ABOUT THIS EXERCISE:
At the line with "R107: 10k (BUF, GND) -> 10k (GND, RECT)", start transcribing; stop after the last line of the data below. Keep it exact and leave pictures out.

SUPPLIED ENTRIES:
- - -
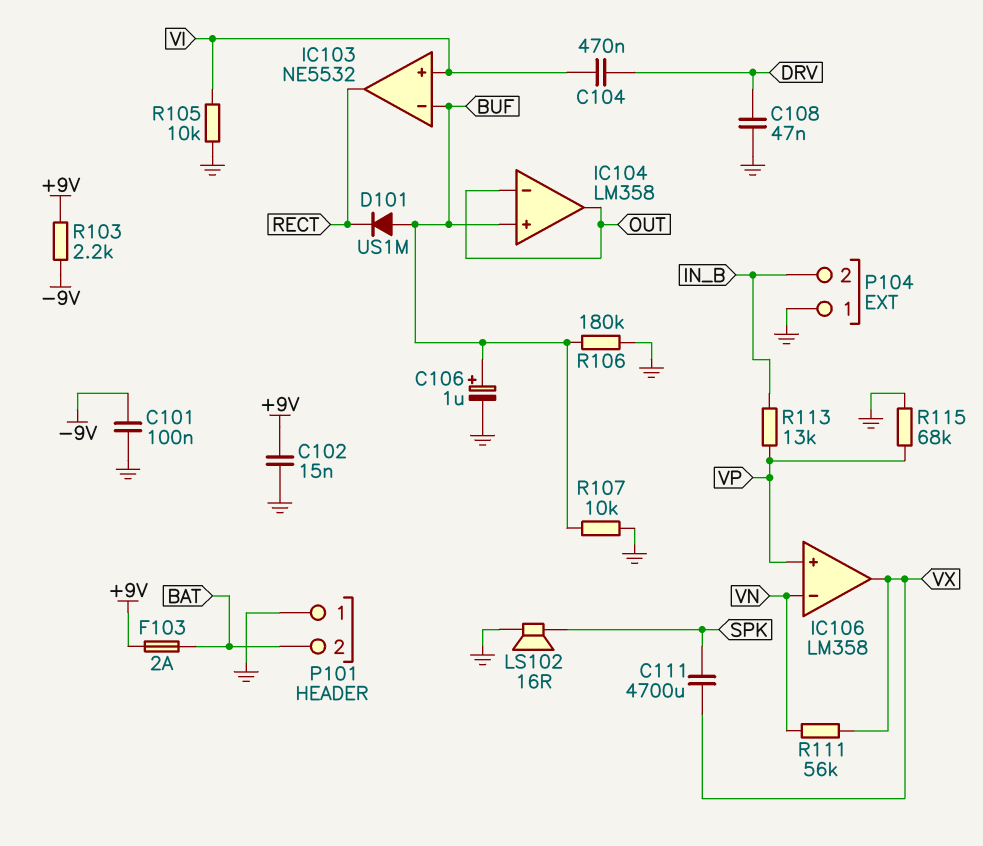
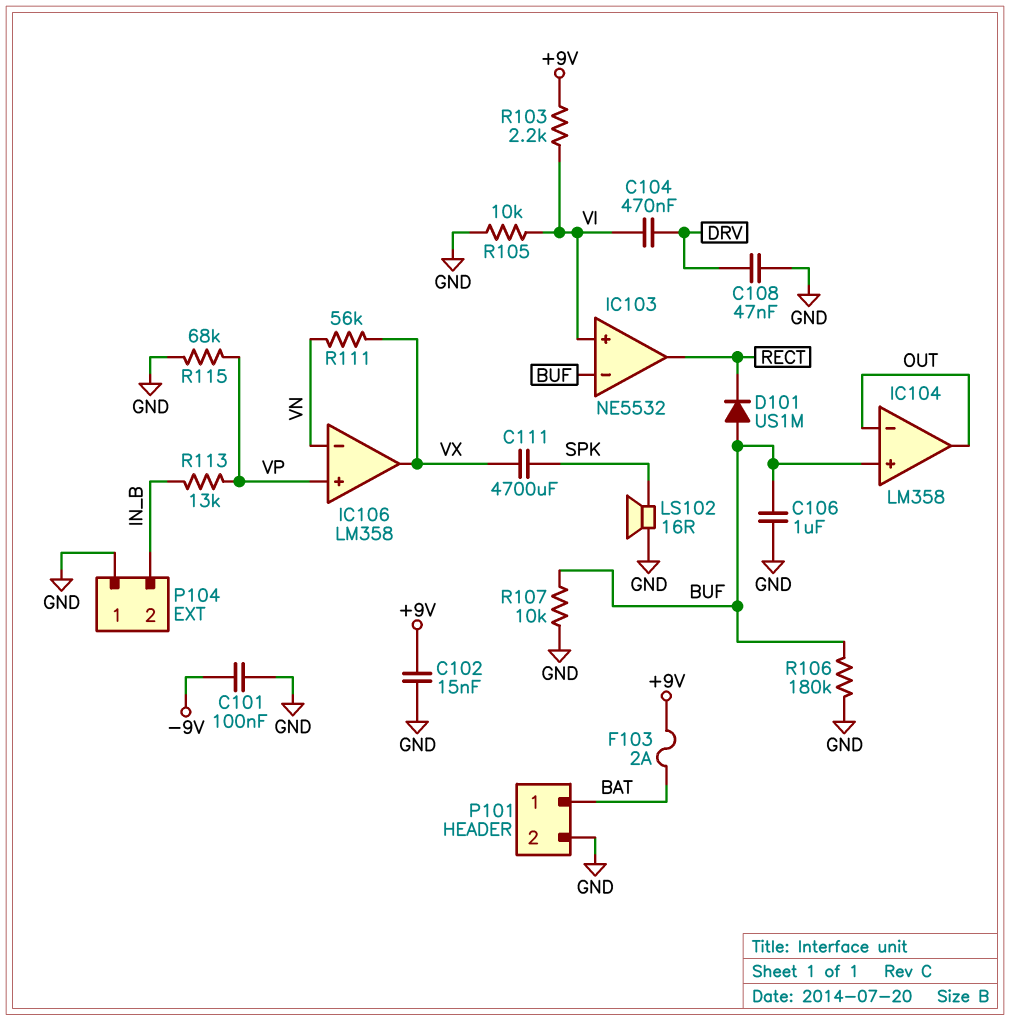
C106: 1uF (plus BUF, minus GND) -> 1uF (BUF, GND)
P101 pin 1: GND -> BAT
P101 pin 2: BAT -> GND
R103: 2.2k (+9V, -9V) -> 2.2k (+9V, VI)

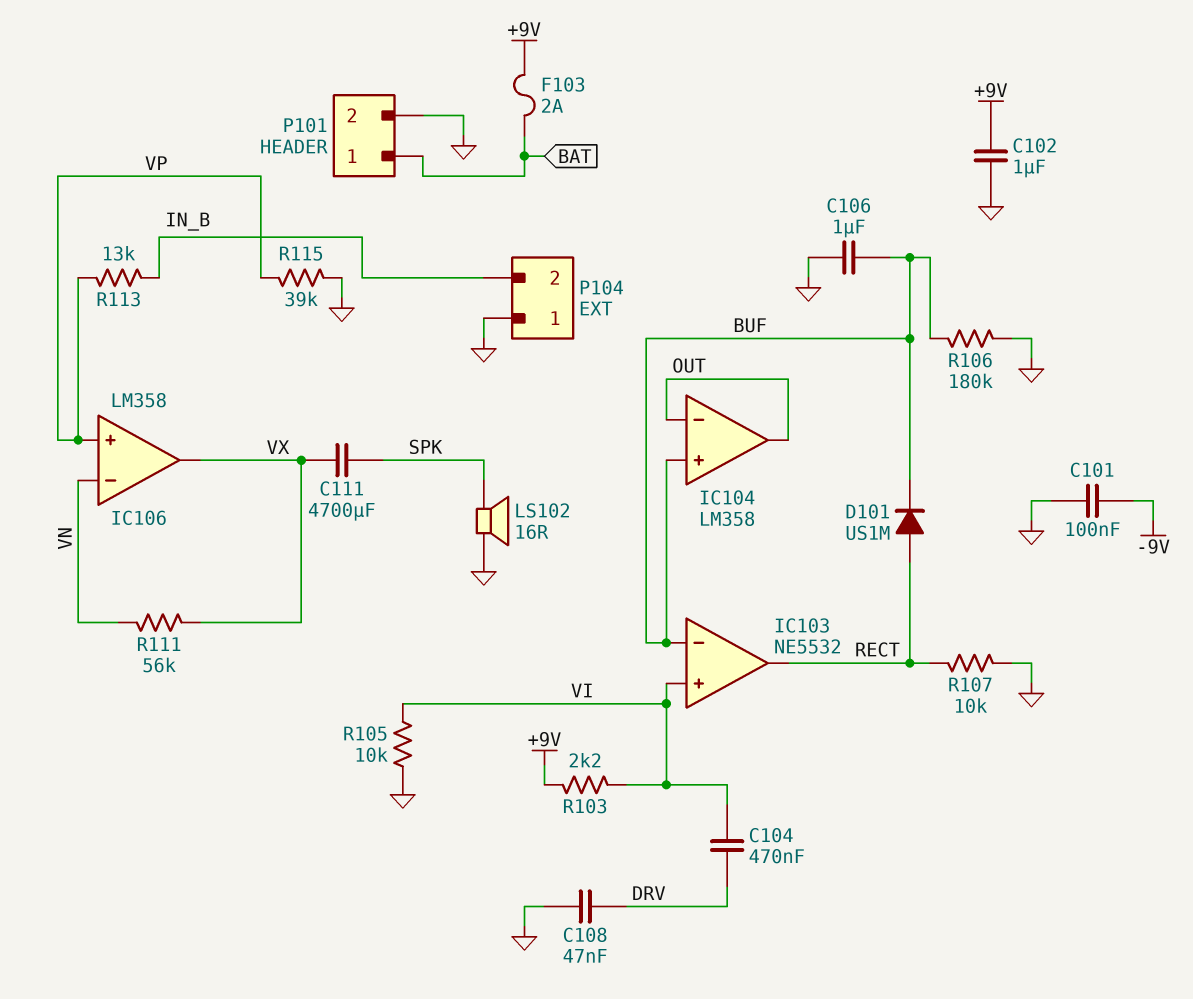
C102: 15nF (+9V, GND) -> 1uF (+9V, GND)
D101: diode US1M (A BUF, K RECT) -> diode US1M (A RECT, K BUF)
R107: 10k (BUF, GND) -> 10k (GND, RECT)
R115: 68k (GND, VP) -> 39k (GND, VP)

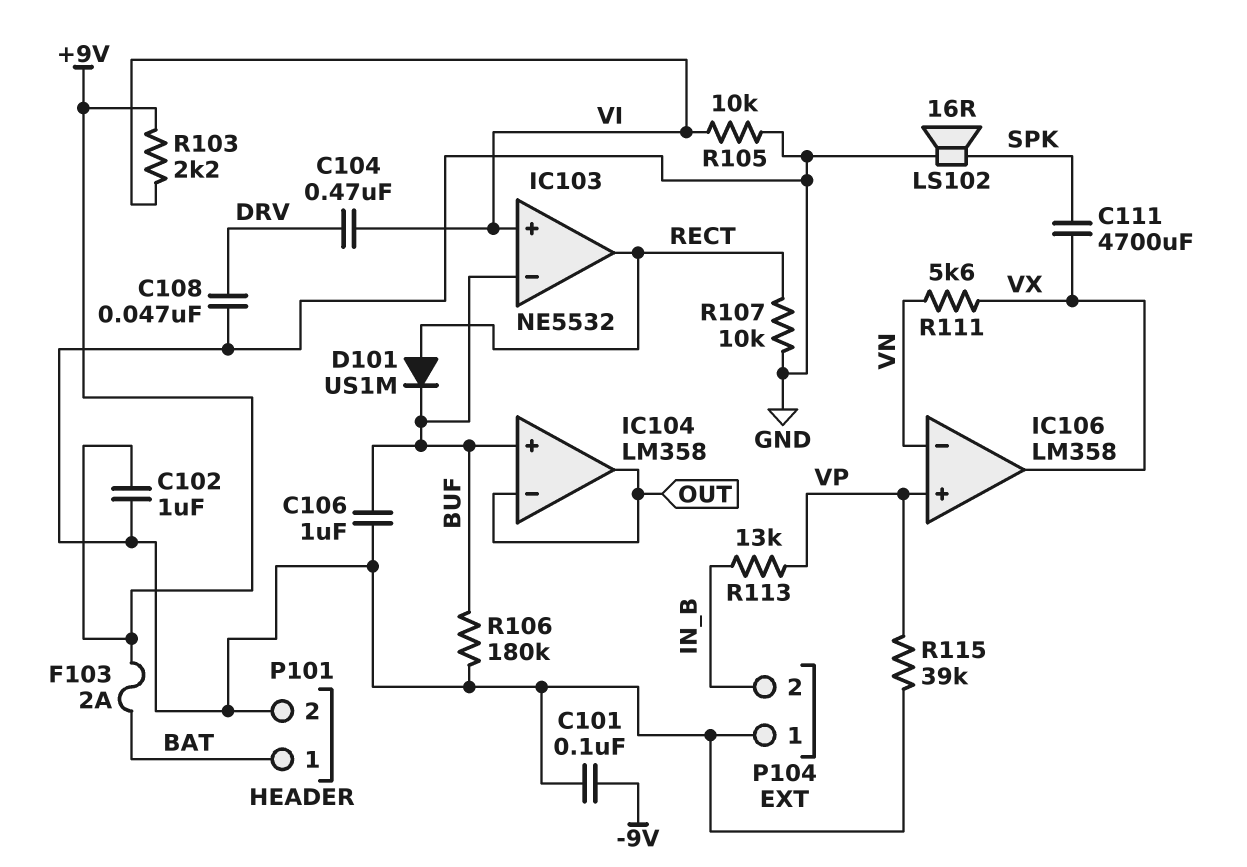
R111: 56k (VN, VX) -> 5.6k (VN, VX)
- - -
REPLY:
R107: 10k (BUF, GND) -> 10k (GND, RECT)
R115: 68k (GND, VP) -> 39k (GND, VP)

R111: 56k (VN, VX) -> 5.6k (VN, VX)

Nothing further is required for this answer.